# [Task requirements]
Every line of the material below needs to be copied exactly; omit the pictures.

# [Data for analysis]
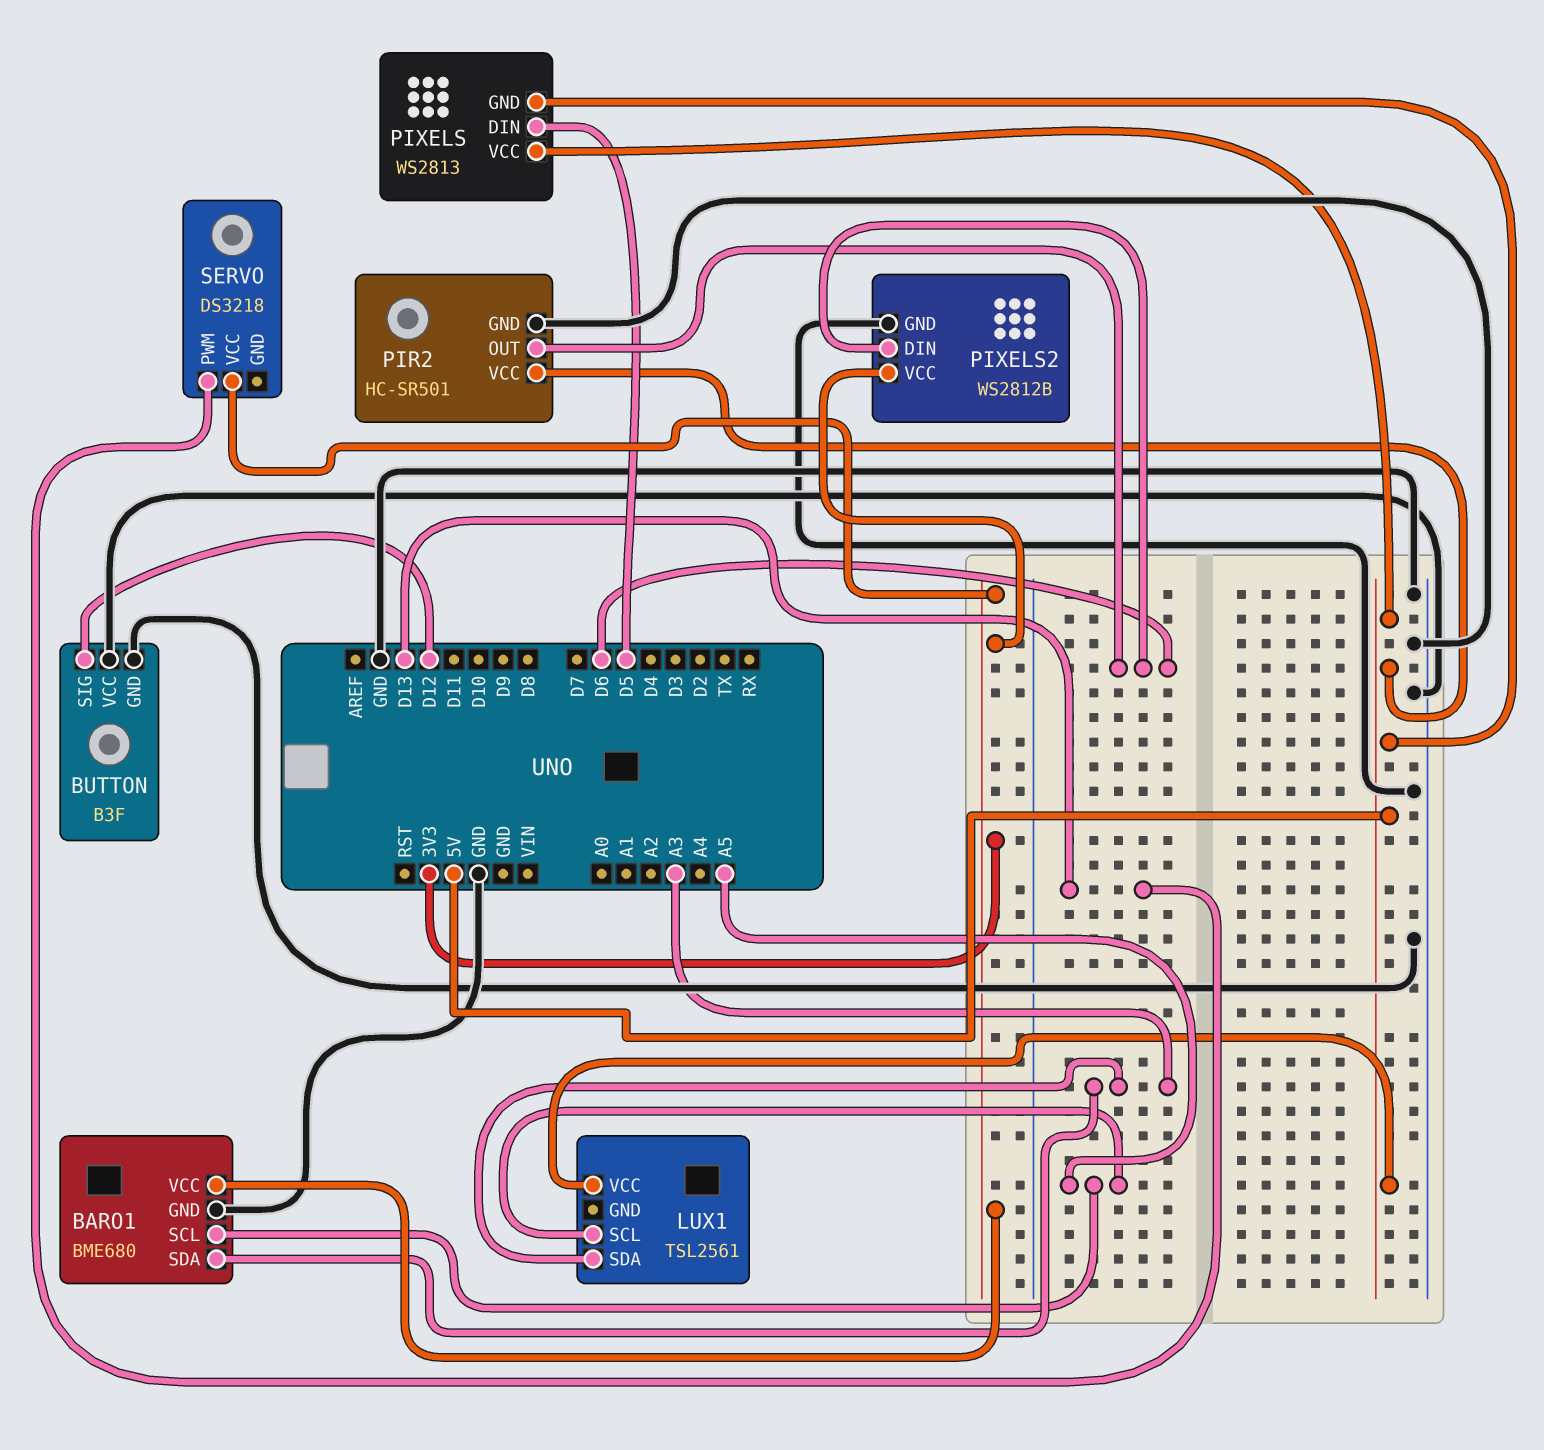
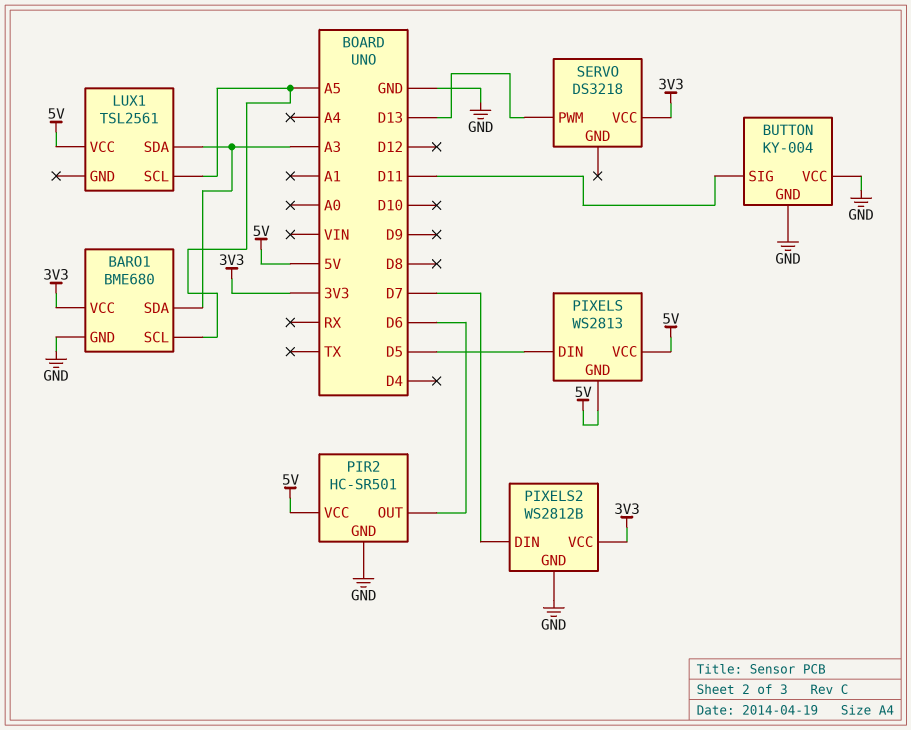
BUTTON: B3F -> KY-004
BUTTON pin SIG: D12 -> D11
PIXELS2 pin DIN: D6 -> D7

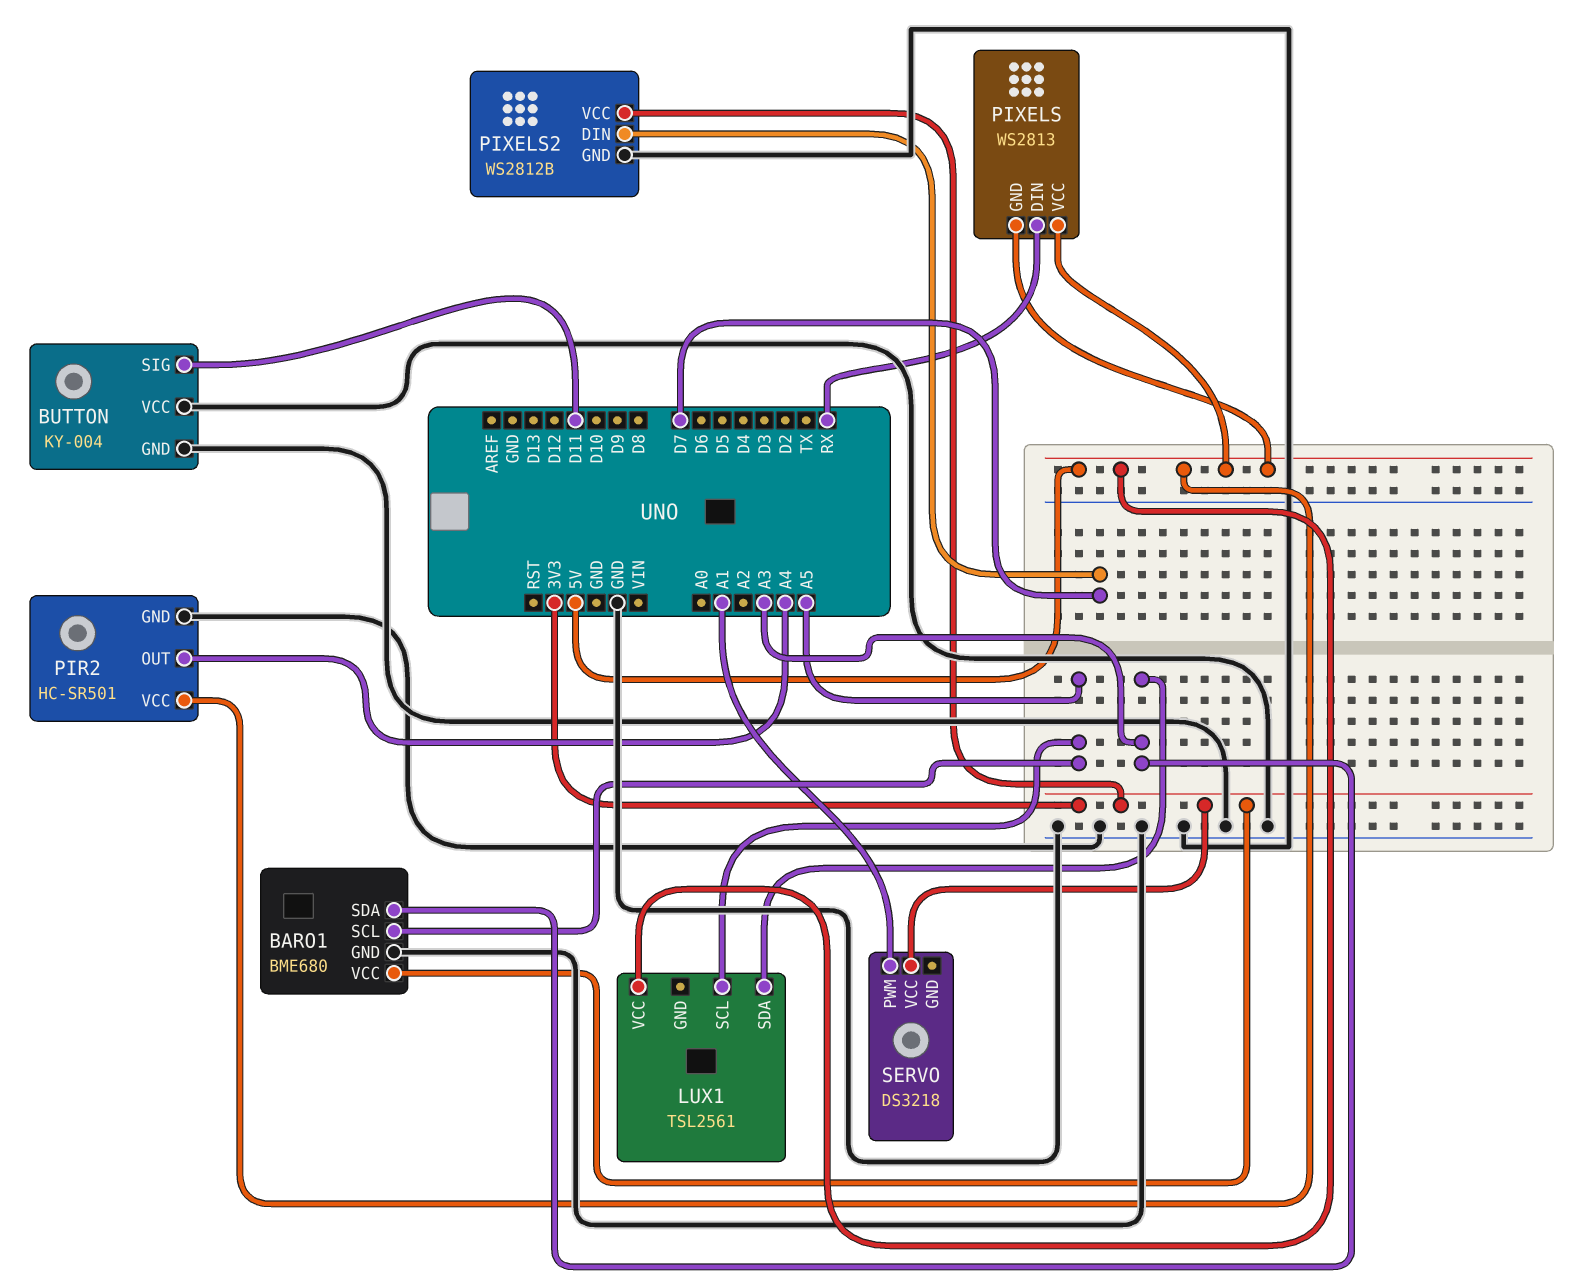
PIR2 pin OUT: D6 -> A4
PIXELS pin DIN: D5 -> RX
SERVO pin PWM: D13 -> A1

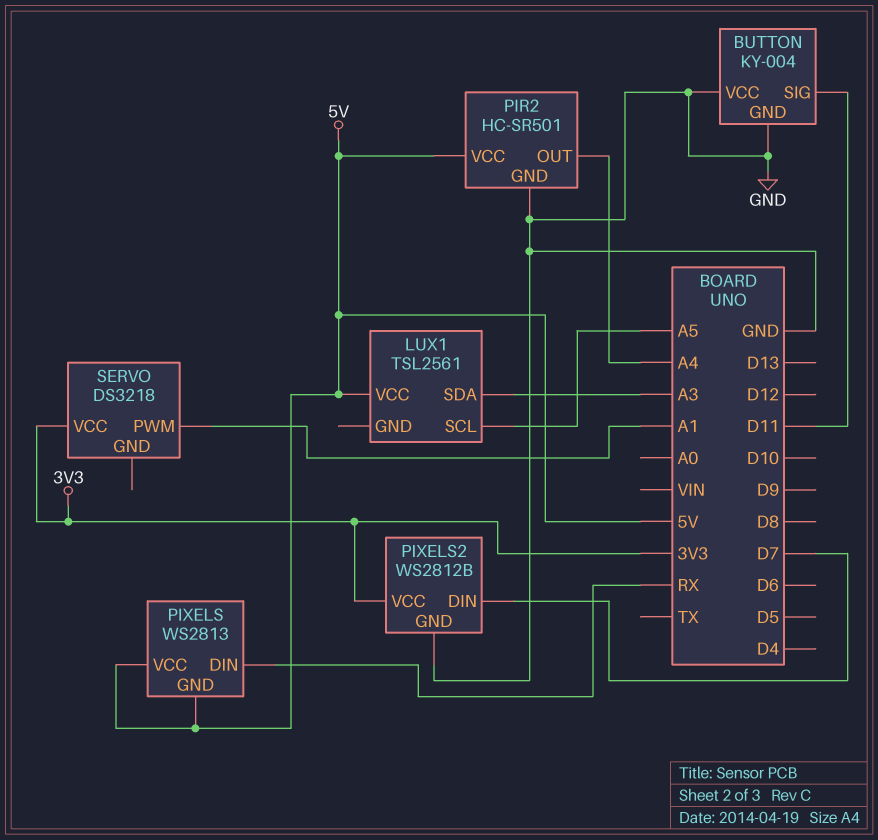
BARO1: BME680 -> none
BARO1 pin GND: GND -> none
BARO1 pin SCL: A5 -> none
BARO1 pin SDA: A3 -> none
BARO1 pin VCC: 3V3 -> none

# [Output of the task]
BUTTON: B3F -> KY-004
BUTTON pin SIG: D12 -> D11
PIXELS2 pin DIN: D6 -> D7

PIR2 pin OUT: D6 -> A4
PIXELS pin DIN: D5 -> RX
SERVO pin PWM: D13 -> A1

BARO1: BME680 -> none
BARO1 pin GND: GND -> none
BARO1 pin SCL: A5 -> none
BARO1 pin SDA: A3 -> none
BARO1 pin VCC: 3V3 -> none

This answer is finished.